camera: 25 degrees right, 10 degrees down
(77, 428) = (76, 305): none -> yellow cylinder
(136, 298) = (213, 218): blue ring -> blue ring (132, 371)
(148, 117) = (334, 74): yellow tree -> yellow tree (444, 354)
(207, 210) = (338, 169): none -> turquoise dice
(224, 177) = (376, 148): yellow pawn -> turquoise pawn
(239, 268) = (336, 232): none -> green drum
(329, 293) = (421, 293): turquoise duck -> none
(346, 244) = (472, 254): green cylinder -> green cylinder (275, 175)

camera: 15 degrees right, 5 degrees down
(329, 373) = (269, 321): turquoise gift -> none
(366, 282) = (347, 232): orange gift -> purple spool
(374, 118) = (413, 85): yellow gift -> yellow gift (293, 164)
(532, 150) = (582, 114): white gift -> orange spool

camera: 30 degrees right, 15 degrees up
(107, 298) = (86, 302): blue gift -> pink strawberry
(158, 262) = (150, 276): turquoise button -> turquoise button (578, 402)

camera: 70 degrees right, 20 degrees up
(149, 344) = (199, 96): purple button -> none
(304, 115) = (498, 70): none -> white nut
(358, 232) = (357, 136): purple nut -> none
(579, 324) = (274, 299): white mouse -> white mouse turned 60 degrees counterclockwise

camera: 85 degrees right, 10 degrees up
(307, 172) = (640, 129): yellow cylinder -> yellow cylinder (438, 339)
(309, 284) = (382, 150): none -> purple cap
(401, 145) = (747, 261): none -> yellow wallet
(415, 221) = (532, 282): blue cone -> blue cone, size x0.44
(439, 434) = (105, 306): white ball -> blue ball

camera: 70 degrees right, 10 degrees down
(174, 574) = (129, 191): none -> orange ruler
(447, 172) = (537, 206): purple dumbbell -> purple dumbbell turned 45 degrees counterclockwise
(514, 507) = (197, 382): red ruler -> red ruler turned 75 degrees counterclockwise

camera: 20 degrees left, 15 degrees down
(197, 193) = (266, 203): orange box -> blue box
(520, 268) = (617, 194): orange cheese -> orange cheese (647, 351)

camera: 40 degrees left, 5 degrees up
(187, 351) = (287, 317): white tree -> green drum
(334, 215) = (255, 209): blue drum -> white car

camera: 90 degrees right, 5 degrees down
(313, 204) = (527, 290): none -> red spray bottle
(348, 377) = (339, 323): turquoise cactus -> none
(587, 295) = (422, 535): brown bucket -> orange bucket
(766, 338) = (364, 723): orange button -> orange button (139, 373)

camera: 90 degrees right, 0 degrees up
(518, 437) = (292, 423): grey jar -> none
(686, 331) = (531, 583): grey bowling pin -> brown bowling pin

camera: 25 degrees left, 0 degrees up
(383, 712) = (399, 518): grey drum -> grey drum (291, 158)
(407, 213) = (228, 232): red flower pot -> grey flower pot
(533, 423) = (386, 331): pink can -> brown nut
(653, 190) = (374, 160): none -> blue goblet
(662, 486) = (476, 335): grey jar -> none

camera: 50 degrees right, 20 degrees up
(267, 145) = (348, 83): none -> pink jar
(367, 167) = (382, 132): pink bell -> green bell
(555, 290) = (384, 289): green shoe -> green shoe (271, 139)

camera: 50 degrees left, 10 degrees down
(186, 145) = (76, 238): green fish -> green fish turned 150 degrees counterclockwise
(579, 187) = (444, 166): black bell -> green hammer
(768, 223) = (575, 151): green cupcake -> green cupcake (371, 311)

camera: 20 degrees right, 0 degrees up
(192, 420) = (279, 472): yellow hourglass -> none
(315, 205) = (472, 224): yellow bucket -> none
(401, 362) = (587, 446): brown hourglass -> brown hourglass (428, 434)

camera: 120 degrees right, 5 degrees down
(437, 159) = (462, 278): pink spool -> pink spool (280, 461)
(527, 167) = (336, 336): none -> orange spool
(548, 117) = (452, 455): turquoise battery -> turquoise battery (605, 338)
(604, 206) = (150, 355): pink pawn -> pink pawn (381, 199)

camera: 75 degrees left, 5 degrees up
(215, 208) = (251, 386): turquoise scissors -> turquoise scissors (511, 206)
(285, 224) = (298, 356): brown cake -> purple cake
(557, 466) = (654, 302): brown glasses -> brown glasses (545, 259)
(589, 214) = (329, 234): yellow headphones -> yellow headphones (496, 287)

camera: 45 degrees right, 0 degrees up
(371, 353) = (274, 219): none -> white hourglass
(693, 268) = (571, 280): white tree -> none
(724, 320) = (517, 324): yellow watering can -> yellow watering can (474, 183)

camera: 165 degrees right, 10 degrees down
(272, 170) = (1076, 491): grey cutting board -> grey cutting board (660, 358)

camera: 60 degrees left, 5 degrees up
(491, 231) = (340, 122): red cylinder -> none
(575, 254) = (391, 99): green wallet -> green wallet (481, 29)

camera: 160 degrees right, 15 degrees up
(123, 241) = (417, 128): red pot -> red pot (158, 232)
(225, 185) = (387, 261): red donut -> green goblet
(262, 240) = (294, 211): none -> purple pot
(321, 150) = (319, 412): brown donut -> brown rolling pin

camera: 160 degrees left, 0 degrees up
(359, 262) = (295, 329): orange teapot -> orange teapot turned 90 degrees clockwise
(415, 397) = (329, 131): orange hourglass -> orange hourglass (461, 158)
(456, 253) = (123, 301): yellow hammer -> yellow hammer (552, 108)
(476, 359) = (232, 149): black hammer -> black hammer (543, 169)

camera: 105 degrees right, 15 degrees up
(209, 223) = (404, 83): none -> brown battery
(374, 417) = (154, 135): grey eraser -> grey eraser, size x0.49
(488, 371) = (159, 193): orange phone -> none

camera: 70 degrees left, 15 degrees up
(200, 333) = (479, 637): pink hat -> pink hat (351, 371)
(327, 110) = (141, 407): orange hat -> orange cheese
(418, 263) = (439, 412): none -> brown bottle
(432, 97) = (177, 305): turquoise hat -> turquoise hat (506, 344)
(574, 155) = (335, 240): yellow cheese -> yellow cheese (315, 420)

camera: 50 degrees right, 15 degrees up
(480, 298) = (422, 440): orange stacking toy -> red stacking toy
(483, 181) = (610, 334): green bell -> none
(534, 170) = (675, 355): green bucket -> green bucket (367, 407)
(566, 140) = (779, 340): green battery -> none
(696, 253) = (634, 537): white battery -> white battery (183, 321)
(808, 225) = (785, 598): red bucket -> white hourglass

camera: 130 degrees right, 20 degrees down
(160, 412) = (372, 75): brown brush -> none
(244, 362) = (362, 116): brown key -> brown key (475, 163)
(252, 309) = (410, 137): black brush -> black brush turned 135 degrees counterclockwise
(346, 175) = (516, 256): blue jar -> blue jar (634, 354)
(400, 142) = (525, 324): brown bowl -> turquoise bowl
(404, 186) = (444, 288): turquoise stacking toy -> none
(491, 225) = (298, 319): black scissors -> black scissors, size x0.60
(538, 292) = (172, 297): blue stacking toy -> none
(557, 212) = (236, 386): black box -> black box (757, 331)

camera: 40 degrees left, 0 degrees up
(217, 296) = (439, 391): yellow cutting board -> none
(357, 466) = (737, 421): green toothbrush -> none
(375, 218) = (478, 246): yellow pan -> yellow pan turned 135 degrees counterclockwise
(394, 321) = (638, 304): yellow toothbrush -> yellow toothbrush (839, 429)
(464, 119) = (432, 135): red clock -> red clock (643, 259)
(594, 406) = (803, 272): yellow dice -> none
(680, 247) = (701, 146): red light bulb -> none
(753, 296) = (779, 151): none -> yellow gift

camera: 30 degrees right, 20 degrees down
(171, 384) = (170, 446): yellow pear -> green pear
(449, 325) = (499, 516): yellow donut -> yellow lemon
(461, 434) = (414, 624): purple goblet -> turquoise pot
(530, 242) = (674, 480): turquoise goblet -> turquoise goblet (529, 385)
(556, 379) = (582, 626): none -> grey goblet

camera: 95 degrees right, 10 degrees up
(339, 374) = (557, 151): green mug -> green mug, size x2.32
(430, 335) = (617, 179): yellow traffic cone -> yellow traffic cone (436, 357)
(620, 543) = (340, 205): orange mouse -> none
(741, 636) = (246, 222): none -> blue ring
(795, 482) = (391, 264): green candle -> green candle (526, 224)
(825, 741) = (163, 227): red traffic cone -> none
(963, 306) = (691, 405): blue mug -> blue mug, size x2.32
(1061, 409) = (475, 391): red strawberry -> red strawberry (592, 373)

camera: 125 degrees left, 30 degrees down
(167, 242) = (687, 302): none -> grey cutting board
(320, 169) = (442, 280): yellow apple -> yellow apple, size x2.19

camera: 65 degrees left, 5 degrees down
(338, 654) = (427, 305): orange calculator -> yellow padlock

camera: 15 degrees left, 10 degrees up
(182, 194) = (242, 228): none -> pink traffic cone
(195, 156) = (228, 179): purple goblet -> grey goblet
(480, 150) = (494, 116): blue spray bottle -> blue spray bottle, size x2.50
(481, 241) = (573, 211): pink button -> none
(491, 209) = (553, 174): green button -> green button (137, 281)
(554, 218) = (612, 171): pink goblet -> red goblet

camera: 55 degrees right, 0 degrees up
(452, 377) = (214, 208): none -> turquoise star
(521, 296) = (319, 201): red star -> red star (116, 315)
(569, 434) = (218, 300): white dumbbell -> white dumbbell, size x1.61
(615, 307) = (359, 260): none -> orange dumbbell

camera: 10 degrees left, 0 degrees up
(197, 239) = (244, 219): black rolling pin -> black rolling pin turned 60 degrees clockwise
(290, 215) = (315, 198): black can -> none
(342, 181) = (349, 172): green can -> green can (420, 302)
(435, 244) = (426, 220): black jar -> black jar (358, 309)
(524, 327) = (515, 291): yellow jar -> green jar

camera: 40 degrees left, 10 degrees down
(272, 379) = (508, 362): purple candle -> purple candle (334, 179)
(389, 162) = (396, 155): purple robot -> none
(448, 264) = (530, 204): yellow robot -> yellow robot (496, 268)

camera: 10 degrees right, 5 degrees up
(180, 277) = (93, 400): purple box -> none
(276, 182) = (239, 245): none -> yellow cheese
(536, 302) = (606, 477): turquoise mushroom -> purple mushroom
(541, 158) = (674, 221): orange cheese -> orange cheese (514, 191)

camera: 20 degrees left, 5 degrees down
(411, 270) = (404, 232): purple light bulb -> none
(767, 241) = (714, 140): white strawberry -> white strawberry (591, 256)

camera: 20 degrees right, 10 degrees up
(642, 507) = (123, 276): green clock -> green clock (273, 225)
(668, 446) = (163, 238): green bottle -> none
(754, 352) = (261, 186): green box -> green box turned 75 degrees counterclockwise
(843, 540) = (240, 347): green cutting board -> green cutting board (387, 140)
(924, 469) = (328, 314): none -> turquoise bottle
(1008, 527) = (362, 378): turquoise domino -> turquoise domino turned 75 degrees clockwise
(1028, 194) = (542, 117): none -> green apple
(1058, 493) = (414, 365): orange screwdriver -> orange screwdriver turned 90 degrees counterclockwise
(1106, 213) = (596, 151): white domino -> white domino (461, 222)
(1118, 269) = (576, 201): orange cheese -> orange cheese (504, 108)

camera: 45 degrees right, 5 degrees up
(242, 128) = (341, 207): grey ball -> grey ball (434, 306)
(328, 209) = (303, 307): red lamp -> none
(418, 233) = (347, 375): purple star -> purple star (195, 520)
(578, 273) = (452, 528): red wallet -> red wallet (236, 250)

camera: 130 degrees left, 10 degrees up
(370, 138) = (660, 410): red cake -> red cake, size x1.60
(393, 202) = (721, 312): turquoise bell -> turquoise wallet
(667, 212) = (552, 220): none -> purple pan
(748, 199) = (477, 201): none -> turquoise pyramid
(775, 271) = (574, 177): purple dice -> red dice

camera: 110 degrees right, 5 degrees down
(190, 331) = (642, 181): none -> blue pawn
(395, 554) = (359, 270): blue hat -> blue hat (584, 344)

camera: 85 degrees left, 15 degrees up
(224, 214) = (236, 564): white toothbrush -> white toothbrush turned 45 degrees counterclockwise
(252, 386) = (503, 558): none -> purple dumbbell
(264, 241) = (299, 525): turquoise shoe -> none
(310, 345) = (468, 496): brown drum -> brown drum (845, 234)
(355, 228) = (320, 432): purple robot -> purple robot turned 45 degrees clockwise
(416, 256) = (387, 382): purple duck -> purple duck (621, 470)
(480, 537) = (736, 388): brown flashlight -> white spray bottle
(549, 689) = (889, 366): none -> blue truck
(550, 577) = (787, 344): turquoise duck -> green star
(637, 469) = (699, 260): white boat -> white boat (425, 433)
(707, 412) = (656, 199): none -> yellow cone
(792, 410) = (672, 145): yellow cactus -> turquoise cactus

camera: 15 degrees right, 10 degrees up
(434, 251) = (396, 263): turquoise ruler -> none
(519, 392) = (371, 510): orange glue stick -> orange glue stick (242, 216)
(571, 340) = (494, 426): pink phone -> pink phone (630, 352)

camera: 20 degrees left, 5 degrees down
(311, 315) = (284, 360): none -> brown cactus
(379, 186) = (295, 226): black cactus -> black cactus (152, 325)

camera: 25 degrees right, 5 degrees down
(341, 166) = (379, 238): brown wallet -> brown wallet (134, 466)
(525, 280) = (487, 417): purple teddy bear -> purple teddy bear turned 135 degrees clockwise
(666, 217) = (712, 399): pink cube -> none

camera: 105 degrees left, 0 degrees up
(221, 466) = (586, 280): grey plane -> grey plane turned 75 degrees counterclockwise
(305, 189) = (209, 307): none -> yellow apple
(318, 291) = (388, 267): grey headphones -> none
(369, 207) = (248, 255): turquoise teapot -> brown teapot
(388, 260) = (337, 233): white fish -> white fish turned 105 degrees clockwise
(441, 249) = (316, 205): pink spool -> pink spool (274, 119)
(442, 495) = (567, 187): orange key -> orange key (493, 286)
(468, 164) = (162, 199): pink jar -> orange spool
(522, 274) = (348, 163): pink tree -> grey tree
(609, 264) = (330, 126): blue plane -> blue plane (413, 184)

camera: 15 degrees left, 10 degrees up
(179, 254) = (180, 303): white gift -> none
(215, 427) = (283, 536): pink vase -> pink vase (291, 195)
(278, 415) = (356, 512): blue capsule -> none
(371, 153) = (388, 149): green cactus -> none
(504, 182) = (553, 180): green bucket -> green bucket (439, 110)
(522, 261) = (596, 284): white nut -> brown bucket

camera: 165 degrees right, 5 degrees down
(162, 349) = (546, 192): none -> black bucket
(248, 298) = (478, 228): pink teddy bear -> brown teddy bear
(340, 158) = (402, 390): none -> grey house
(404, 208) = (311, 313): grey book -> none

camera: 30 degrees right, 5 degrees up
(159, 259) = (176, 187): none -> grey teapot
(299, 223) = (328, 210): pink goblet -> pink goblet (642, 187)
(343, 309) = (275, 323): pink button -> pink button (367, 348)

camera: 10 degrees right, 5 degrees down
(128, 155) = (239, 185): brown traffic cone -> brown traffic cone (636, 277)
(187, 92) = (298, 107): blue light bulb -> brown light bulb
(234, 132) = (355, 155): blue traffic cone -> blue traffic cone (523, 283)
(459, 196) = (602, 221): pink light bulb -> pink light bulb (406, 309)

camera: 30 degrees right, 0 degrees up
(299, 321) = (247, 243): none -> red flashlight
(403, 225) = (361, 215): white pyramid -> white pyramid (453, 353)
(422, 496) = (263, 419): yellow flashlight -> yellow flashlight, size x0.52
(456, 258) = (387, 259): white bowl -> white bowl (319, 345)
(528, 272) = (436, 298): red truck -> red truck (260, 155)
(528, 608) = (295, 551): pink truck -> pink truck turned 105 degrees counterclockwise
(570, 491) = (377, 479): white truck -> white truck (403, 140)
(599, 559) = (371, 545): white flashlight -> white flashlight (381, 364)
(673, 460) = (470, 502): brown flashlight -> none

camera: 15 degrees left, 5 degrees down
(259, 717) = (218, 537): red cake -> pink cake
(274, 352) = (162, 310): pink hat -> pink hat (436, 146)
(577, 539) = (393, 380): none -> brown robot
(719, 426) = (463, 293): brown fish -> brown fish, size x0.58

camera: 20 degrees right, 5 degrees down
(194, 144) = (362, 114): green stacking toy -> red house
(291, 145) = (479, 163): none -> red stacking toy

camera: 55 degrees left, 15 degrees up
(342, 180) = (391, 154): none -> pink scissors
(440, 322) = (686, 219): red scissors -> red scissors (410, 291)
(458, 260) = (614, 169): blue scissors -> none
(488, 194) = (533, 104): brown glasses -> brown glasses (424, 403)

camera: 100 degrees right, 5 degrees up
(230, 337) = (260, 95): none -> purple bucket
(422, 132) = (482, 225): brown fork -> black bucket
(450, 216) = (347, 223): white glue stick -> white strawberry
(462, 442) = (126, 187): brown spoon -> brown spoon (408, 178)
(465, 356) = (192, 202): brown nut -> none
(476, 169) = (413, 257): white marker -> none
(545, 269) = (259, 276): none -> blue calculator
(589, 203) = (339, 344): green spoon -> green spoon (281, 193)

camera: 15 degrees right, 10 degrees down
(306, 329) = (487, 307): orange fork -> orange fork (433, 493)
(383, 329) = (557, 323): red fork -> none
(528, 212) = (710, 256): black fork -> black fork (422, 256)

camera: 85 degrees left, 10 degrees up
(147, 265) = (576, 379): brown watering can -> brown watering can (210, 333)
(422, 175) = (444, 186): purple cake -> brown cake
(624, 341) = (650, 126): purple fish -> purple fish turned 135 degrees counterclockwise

____

Your task
Whichever lines of the material hold the word "duck", find and copy them.

Response
(329, 293) = (421, 293): turquoise duck -> none
(416, 256) = (387, 382): purple duck -> purple duck (621, 470)
(550, 577) = (787, 344): turquoise duck -> green star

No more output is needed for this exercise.